**ACTIVITY:** Transcribe everything in the listing as written, and let no image into the copy.

**EXERCISE DATA:**
● ● ● ●

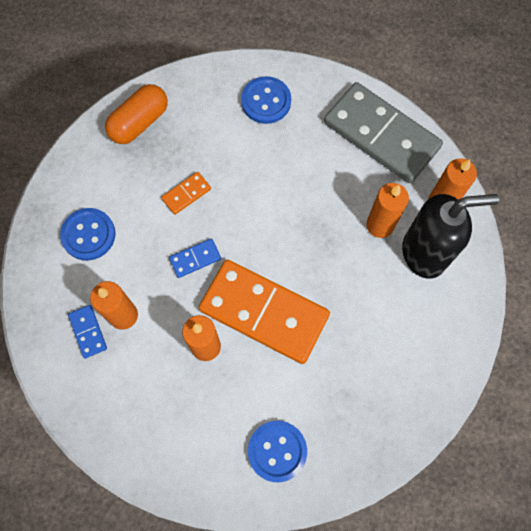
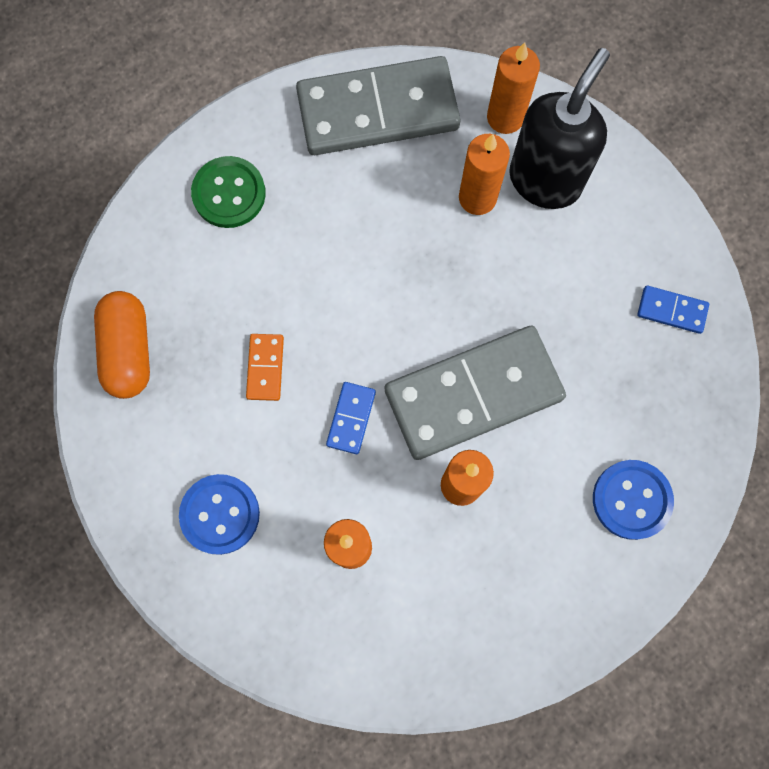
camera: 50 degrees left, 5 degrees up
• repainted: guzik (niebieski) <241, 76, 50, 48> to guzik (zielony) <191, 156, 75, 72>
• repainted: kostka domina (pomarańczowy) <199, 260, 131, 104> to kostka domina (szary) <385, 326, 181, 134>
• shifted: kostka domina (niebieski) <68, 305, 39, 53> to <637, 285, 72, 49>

● ● ● ●

**SOLUTION FOR THIS TASK:**
camera: 50 degrees left, 5 degrees up
• repainted: guzik (niebieski) <241, 76, 50, 48> to guzik (zielony) <191, 156, 75, 72>
• repainted: kostka domina (pomarańczowy) <199, 260, 131, 104> to kostka domina (szary) <385, 326, 181, 134>
• shifted: kostka domina (niebieski) <68, 305, 39, 53> to <637, 285, 72, 49>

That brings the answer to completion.